Only a number is wanted: how many lines in these records contain the word "none"?

____________

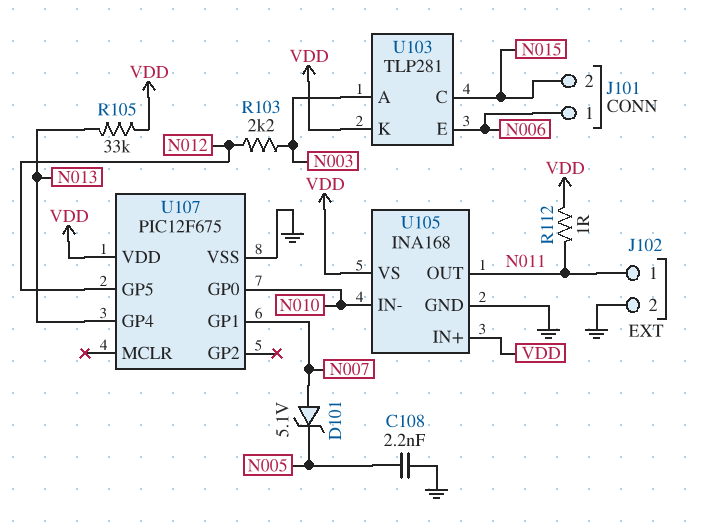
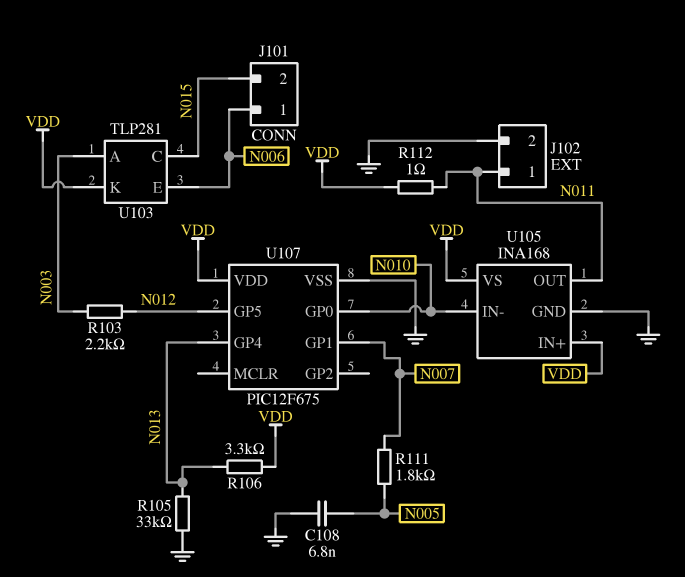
C108: 2.2nF (GND, N005) -> 6.8nF (GND, N005)
D101: zener 5.1V (A N007, K N005) -> none
R105: 33k (N013, VDD) -> 33k (GND, N013)
R106: none -> 3.3k (N013, VDD)
R111: none -> 1.8k (N005, N007)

____________

Reply » 3